*** Material provided ***
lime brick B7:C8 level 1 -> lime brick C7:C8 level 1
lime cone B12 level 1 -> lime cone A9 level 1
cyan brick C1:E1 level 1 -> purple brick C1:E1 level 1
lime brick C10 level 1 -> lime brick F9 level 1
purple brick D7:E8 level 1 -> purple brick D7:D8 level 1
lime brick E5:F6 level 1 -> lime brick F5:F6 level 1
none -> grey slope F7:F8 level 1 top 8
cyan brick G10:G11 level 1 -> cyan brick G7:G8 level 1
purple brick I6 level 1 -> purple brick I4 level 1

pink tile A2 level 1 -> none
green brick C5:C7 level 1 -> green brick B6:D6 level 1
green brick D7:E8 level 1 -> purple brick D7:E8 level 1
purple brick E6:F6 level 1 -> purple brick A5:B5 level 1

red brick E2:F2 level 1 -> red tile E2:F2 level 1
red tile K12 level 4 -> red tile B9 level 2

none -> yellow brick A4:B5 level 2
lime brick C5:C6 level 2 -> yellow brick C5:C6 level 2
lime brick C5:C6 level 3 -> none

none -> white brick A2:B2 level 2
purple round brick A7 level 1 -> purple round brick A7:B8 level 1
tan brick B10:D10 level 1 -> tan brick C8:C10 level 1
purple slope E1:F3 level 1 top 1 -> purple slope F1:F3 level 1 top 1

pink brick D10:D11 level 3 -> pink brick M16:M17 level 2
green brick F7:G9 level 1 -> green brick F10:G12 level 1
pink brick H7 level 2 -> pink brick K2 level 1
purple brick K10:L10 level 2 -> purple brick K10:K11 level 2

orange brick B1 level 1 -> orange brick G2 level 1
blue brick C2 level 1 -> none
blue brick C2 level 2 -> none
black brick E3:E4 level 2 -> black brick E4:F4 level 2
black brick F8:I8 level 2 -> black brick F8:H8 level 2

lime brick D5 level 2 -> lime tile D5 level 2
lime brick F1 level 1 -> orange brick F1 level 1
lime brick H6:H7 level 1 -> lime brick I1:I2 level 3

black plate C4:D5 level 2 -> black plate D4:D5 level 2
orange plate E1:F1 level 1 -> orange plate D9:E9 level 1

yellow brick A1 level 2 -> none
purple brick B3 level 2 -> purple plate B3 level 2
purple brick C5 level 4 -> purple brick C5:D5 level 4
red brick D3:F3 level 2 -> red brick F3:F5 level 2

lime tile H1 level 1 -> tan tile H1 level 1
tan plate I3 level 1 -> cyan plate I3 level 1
*** End of Material provided ***
- _Problem details_: Take the line containing "orange plate E1:F1" as the first line and the last line of the data above as the final one. Write out these lines and all between them exactly.

- _Solution to this exercise_:
orange plate E1:F1 level 1 -> orange plate D9:E9 level 1

yellow brick A1 level 2 -> none
purple brick B3 level 2 -> purple plate B3 level 2
purple brick C5 level 4 -> purple brick C5:D5 level 4
red brick D3:F3 level 2 -> red brick F3:F5 level 2

lime tile H1 level 1 -> tan tile H1 level 1
tan plate I3 level 1 -> cyan plate I3 level 1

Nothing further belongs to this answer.